(Beginning of SUPPLIED MATERIAL)
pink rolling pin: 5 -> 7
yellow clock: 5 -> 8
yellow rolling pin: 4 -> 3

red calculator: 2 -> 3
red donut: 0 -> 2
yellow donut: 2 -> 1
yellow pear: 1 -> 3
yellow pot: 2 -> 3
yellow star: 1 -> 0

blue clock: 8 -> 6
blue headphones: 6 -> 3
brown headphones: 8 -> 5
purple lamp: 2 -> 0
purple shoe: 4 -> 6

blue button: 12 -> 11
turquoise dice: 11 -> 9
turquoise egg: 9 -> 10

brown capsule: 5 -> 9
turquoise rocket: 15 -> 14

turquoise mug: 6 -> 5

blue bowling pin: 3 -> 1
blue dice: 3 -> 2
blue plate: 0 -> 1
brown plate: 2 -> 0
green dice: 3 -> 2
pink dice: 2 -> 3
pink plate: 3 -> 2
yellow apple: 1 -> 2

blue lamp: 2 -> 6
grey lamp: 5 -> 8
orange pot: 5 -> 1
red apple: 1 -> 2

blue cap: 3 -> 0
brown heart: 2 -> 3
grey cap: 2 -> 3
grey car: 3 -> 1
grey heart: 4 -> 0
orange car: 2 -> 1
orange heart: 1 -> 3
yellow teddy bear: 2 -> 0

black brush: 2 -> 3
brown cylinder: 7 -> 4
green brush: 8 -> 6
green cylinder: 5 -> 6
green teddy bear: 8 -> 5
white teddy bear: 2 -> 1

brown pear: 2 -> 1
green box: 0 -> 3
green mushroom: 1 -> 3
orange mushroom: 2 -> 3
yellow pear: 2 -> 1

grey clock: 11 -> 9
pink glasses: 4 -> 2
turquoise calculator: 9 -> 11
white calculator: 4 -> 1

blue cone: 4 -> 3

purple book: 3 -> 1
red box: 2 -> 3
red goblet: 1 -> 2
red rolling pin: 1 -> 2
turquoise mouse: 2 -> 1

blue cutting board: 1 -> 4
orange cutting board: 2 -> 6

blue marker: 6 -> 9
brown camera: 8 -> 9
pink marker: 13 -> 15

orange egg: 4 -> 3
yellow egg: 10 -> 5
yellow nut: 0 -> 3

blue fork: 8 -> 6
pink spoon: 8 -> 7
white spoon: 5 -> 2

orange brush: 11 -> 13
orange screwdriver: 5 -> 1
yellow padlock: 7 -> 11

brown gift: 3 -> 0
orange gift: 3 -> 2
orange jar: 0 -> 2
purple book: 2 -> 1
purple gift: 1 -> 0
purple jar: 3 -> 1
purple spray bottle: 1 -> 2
(End of SUPPLIED MATERIAL)
A complete answer lists every line of the listing above that holds the word "purple".

purple lamp: 2 -> 0
purple shoe: 4 -> 6
purple book: 3 -> 1
purple book: 2 -> 1
purple gift: 1 -> 0
purple jar: 3 -> 1
purple spray bottle: 1 -> 2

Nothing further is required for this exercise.